------ Data supplied

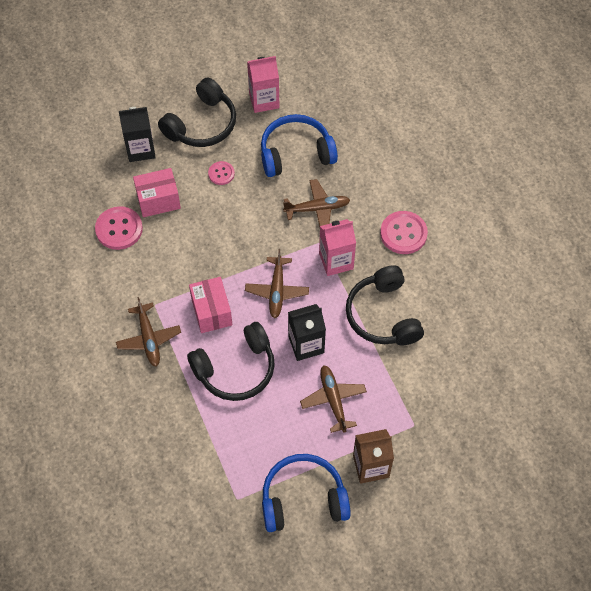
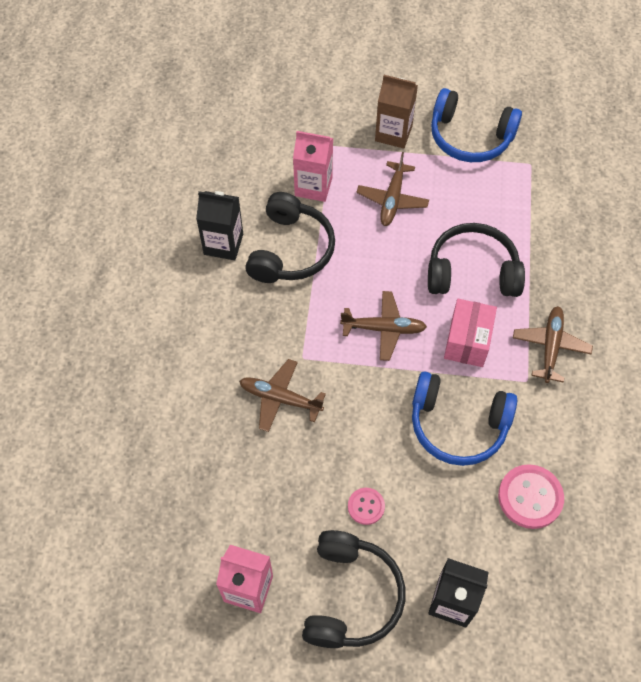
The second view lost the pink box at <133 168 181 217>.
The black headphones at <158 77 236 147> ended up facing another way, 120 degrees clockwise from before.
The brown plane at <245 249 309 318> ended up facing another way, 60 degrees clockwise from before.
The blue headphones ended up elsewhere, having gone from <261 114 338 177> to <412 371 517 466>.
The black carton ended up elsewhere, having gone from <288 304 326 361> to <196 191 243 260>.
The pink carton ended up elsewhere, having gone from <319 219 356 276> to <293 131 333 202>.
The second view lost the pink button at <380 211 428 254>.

------------

Return, please, every line from the one that contains "The blue headphones" through the final line of the listing, exactly, and no others.

The blue headphones ended up elsewhere, having gone from <261 114 338 177> to <412 371 517 466>.
The black carton ended up elsewhere, having gone from <288 304 326 361> to <196 191 243 260>.
The pink carton ended up elsewhere, having gone from <319 219 356 276> to <293 131 333 202>.
The second view lost the pink button at <380 211 428 254>.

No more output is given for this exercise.